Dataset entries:
● ● ● ●
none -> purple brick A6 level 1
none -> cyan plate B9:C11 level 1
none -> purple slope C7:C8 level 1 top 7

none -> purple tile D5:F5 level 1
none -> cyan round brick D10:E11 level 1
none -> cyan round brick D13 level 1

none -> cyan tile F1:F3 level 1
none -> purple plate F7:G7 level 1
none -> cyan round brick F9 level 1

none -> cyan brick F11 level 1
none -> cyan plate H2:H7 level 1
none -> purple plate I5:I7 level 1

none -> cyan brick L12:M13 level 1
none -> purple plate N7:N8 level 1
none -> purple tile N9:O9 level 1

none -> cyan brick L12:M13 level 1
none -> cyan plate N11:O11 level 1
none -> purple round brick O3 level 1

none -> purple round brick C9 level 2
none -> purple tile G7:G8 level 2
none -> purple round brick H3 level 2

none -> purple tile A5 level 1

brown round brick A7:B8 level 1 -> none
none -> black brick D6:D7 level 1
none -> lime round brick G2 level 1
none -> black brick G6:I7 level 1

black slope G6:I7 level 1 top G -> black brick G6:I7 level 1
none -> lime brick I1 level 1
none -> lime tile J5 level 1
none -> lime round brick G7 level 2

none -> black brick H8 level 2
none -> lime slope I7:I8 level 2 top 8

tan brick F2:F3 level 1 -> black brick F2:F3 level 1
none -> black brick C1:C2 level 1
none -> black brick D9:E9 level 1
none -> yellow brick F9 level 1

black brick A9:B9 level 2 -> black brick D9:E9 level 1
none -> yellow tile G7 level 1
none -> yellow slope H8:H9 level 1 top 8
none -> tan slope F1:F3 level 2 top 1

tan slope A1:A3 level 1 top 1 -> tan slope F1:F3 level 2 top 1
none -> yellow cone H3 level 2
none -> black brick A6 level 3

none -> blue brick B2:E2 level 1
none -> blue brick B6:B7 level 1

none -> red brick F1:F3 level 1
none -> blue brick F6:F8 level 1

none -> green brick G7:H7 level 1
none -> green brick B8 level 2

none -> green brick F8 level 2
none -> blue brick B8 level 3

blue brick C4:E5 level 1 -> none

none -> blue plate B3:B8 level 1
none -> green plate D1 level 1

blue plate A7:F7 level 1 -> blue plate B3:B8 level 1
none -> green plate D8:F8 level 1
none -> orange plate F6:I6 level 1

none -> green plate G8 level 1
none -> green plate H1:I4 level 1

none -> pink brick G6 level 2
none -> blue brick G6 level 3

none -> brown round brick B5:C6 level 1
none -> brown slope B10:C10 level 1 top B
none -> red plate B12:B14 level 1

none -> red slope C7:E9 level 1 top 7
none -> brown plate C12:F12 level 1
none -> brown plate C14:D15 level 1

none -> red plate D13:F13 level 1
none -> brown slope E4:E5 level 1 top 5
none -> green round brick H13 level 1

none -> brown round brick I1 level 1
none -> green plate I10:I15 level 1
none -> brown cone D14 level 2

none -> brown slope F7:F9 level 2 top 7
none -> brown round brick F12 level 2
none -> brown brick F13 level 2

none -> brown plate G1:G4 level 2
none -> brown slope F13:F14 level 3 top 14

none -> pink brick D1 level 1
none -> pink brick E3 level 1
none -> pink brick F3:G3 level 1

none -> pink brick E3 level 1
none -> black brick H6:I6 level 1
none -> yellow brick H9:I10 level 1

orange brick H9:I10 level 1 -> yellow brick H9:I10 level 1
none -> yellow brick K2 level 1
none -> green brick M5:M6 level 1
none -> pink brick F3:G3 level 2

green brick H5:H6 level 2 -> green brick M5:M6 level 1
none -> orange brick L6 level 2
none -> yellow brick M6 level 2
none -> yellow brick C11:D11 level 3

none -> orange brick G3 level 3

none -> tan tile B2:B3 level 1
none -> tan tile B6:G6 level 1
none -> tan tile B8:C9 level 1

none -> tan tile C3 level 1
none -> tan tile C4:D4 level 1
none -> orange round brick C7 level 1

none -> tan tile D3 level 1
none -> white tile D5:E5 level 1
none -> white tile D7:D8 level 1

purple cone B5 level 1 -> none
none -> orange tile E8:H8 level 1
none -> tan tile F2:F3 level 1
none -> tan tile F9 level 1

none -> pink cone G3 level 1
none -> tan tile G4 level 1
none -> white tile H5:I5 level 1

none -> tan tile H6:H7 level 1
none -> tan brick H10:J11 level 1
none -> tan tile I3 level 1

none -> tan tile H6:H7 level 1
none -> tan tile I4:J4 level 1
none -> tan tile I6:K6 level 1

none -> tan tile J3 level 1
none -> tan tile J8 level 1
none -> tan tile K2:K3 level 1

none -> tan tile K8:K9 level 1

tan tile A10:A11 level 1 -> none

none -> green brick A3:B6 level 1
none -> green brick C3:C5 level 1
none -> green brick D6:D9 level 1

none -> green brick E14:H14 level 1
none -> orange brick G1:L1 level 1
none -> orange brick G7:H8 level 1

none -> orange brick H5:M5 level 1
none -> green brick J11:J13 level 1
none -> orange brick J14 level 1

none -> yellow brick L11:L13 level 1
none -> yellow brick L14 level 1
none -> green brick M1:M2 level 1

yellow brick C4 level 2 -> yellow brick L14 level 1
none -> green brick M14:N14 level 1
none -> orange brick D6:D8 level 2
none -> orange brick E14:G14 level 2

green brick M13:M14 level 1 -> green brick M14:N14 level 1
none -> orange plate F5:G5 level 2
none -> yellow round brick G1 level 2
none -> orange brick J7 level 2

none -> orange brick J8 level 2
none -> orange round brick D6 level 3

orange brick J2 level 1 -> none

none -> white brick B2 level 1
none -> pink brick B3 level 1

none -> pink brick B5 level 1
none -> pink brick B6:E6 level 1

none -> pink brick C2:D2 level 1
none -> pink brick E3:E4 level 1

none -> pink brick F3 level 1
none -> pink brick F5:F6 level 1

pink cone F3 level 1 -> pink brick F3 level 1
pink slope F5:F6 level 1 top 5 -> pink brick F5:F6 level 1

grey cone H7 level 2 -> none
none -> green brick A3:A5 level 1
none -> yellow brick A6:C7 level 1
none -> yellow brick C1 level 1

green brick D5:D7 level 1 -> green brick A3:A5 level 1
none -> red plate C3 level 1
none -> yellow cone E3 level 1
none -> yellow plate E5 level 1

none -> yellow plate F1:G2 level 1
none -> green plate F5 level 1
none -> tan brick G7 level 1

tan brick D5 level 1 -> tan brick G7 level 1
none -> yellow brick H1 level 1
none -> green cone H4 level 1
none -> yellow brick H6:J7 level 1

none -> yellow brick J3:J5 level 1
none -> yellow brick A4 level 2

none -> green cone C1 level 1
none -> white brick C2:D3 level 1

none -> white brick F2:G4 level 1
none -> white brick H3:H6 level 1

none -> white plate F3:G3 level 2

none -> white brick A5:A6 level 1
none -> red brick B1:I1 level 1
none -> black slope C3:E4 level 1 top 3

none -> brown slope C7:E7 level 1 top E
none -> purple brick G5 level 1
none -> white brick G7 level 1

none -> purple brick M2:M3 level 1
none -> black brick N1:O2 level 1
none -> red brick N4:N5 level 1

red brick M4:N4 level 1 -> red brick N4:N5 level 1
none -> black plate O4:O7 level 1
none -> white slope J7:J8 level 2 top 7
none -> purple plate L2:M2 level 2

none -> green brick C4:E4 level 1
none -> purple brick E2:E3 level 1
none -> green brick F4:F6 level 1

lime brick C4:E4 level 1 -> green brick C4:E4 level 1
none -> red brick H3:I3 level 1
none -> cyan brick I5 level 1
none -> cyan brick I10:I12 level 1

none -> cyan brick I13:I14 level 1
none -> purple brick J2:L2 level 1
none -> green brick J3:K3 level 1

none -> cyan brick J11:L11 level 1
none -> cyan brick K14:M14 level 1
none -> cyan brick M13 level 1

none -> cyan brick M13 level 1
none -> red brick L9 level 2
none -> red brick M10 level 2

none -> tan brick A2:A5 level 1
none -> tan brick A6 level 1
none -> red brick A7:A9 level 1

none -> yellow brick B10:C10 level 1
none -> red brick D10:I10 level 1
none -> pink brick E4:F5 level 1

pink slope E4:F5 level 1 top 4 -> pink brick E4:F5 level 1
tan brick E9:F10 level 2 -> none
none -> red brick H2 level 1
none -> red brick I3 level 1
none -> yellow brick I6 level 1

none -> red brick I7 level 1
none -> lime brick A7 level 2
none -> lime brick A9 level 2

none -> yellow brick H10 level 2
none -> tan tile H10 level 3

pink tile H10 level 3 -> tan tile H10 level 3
● ● ● ●
Reproduce the lines of the entries above from the one with "none -> green plate H1:I4 level 1" to the one with "none -> brown cone D14 level 2", both included, exactly and without any other line.

none -> green plate H1:I4 level 1

none -> pink brick G6 level 2
none -> blue brick G6 level 3

none -> brown round brick B5:C6 level 1
none -> brown slope B10:C10 level 1 top B
none -> red plate B12:B14 level 1

none -> red slope C7:E9 level 1 top 7
none -> brown plate C12:F12 level 1
none -> brown plate C14:D15 level 1

none -> red plate D13:F13 level 1
none -> brown slope E4:E5 level 1 top 5
none -> green round brick H13 level 1

none -> brown round brick I1 level 1
none -> green plate I10:I15 level 1
none -> brown cone D14 level 2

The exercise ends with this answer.